Goal of the exercise:
Please copy each line of the data that includes the string "star".

Data provided:

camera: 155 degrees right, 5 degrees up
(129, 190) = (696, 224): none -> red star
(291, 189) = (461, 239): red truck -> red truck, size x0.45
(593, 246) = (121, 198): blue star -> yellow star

Response:
(129, 190) = (696, 224): none -> red star
(593, 246) = (121, 198): blue star -> yellow star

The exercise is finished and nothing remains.